DATA FOR PROCESSING:

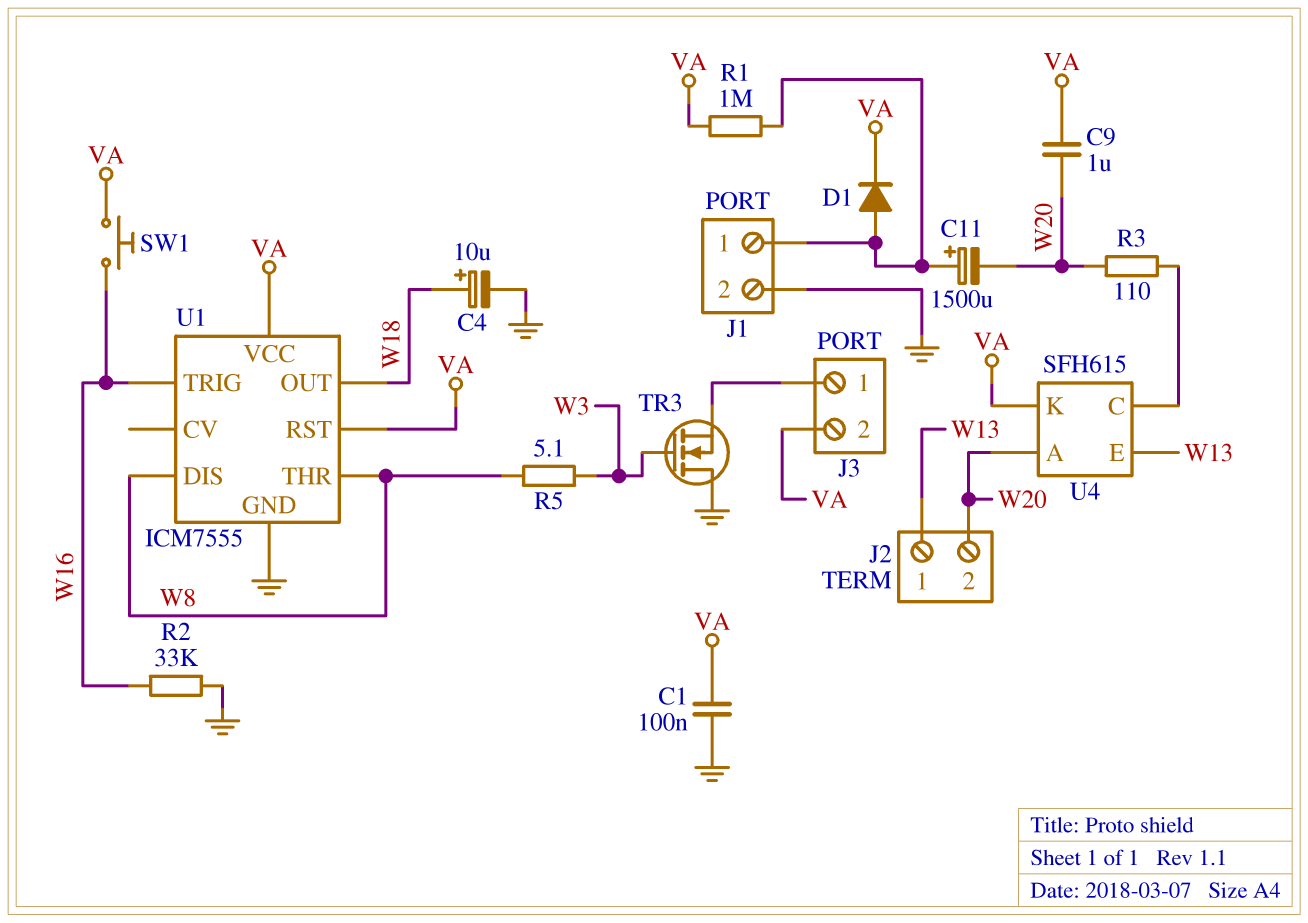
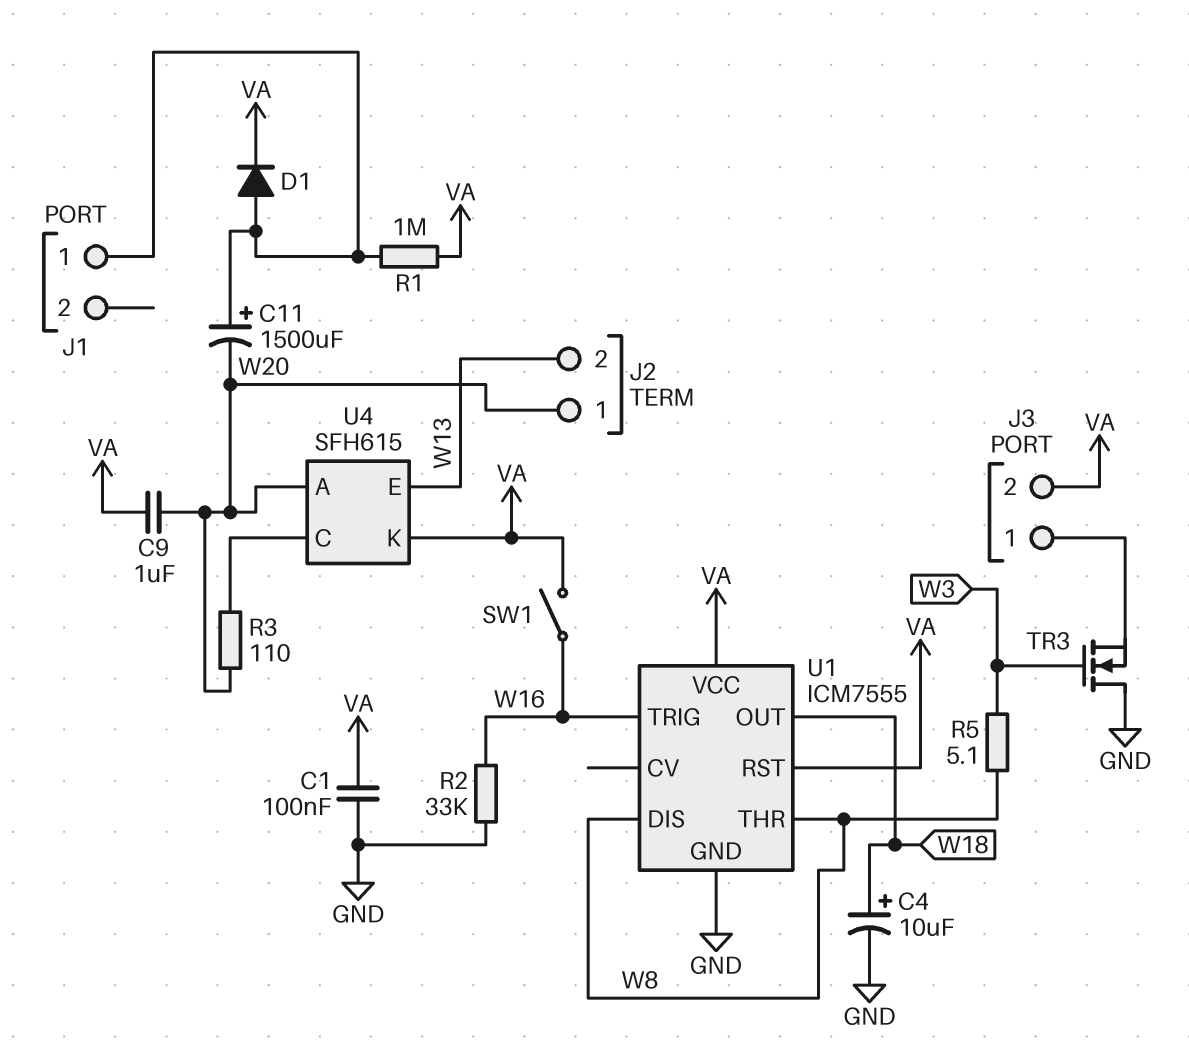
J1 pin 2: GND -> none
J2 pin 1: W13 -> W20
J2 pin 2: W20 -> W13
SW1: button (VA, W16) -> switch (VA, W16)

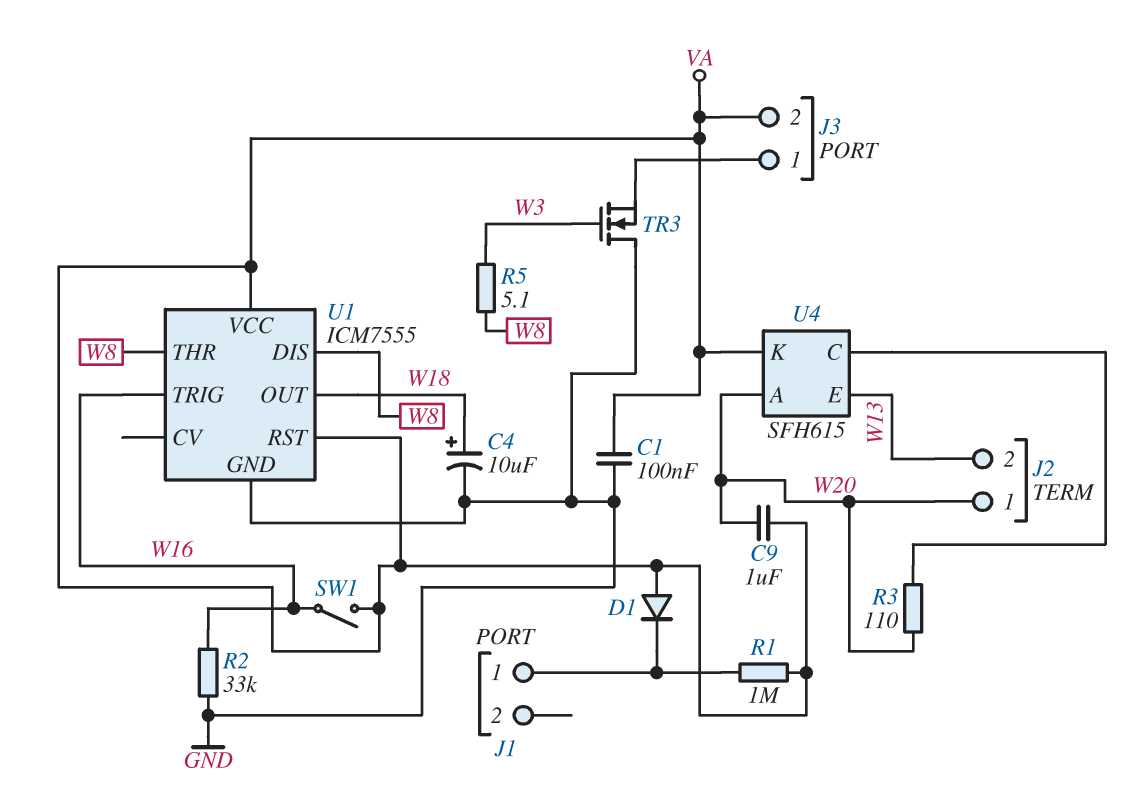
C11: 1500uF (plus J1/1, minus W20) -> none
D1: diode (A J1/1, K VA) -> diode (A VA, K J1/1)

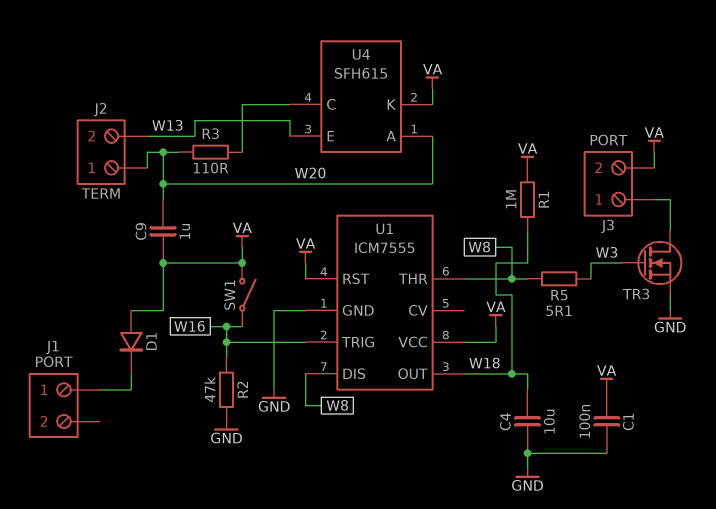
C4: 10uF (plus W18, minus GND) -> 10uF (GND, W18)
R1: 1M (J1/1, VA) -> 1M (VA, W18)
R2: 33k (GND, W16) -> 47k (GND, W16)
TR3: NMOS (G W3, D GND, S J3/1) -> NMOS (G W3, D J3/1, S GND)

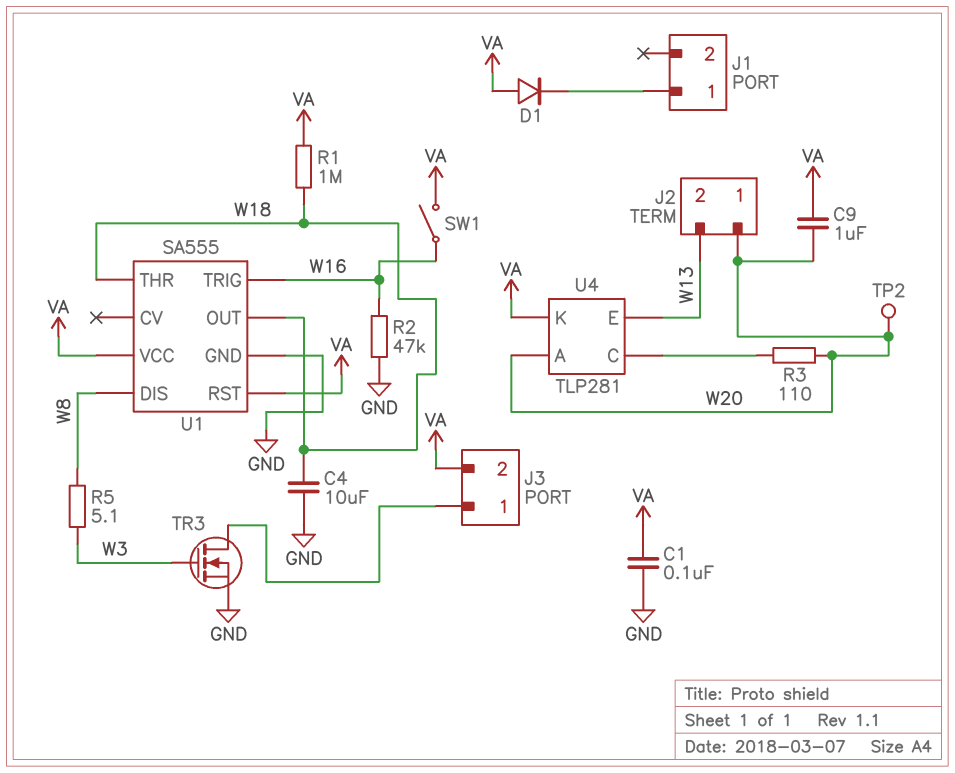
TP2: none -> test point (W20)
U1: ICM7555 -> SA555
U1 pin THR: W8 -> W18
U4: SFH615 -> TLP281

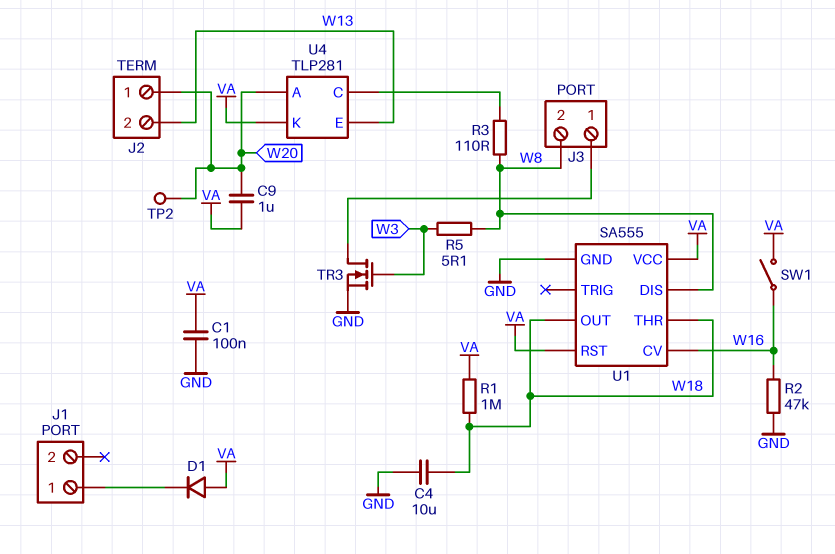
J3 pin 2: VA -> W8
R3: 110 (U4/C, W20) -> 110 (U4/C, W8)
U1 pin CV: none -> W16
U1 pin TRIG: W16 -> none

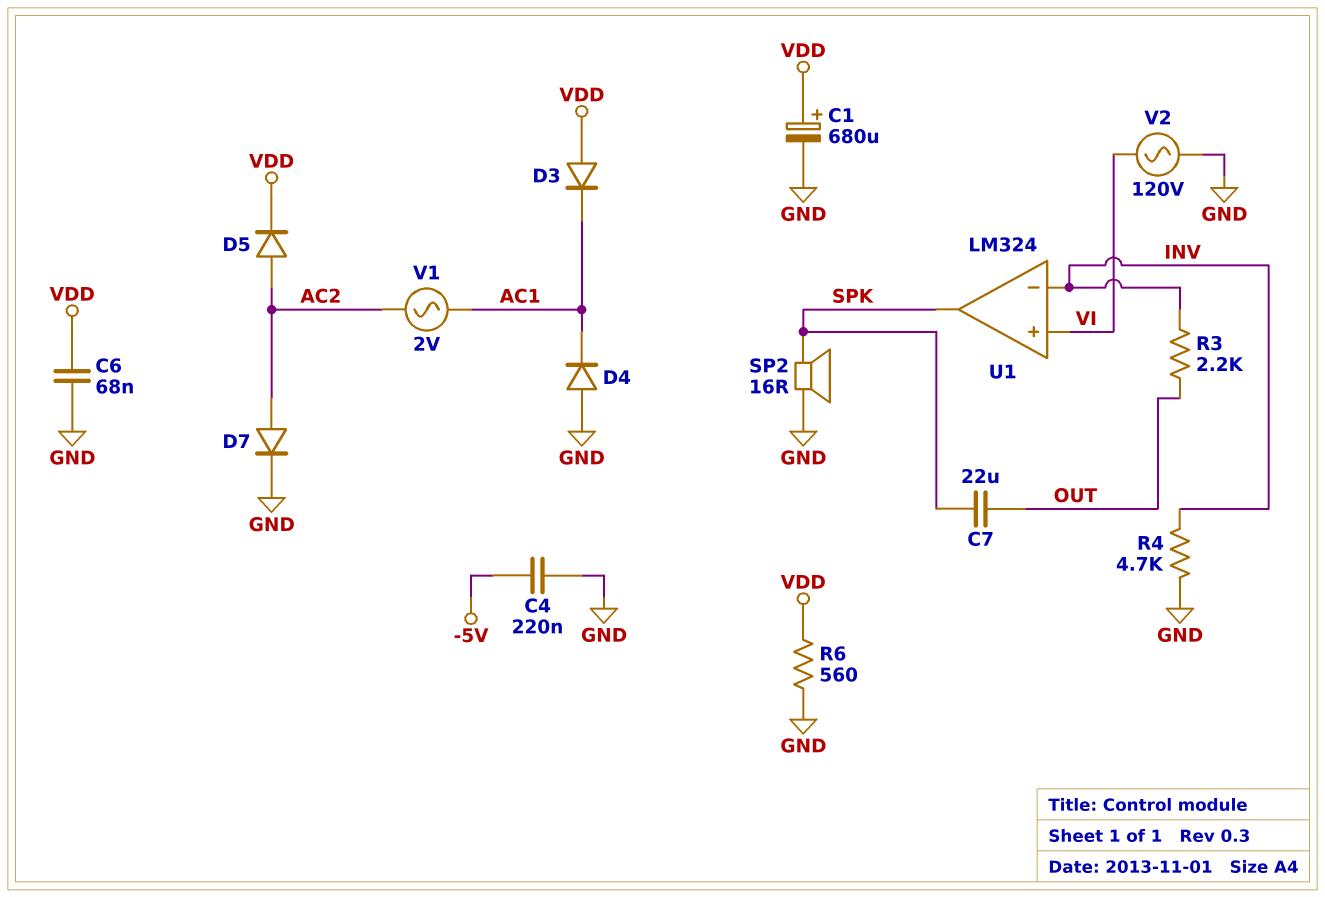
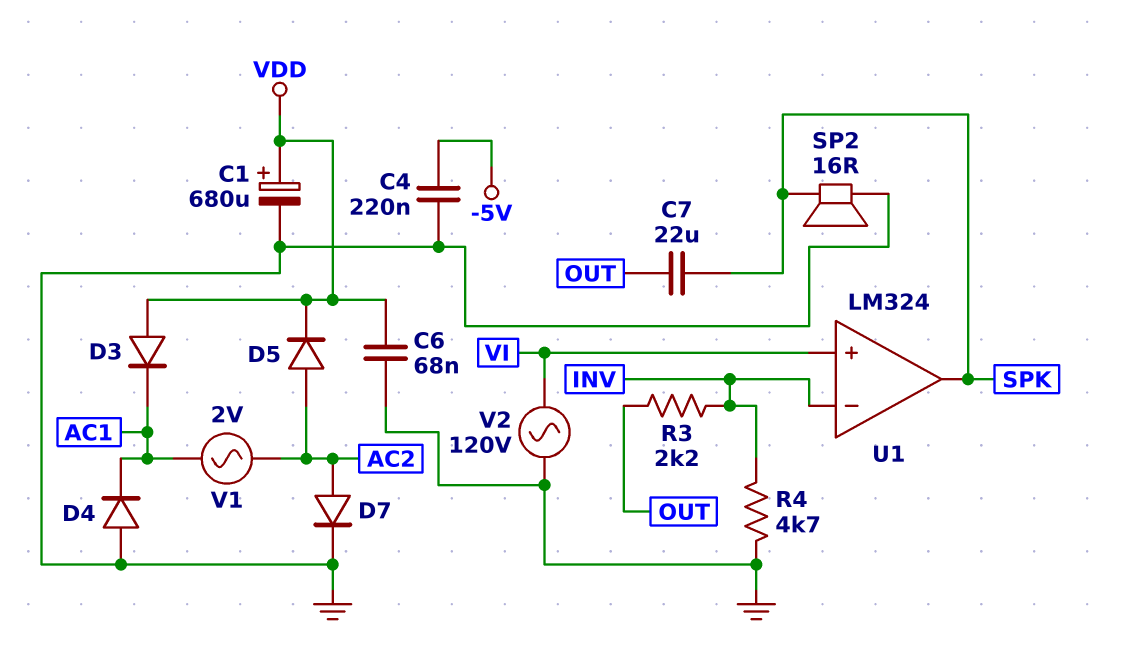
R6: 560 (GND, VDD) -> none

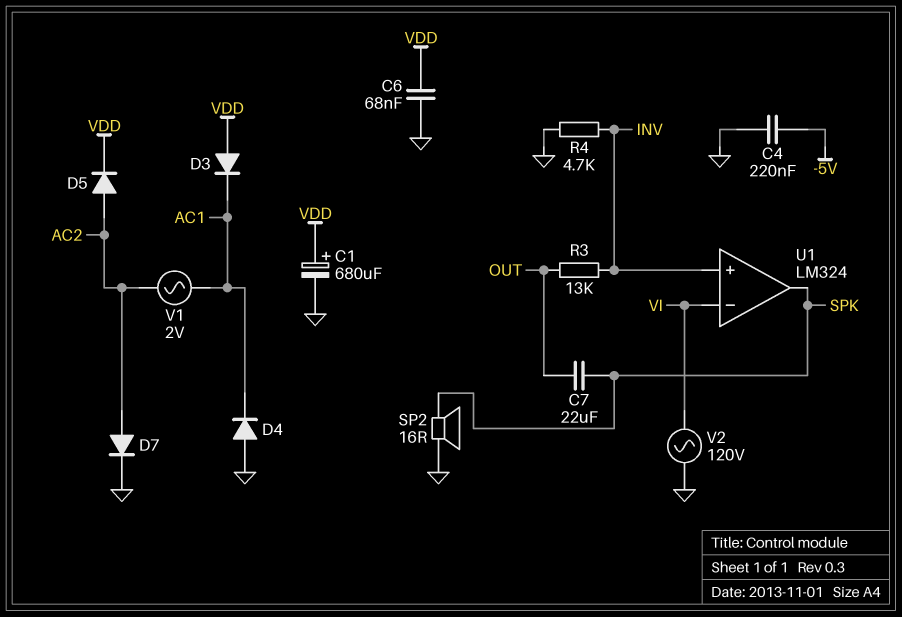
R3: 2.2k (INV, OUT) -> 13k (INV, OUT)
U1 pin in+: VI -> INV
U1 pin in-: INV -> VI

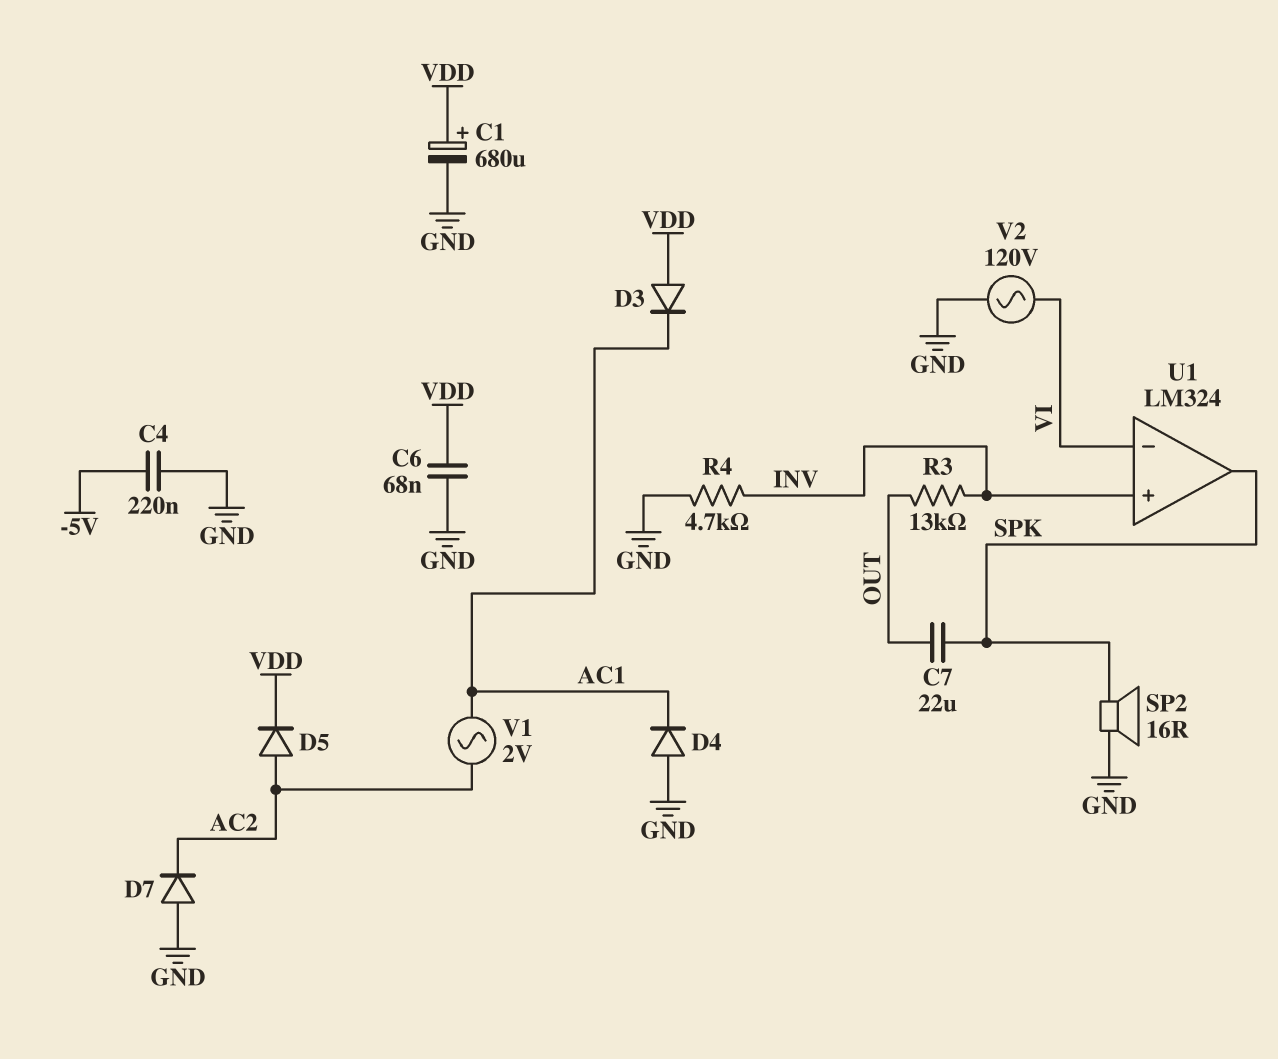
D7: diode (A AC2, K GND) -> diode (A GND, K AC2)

TASK: Exercise for the records above: copy only the lines from the one with "C4: 10uF (plus" to the one with "U4: SFH615 -> TLP281", both ends kept, and drop the pictures.

WORKED SOLUTION:
C4: 10uF (plus W18, minus GND) -> 10uF (GND, W18)
R1: 1M (J1/1, VA) -> 1M (VA, W18)
R2: 33k (GND, W16) -> 47k (GND, W16)
TR3: NMOS (G W3, D GND, S J3/1) -> NMOS (G W3, D J3/1, S GND)

TP2: none -> test point (W20)
U1: ICM7555 -> SA555
U1 pin THR: W8 -> W18
U4: SFH615 -> TLP281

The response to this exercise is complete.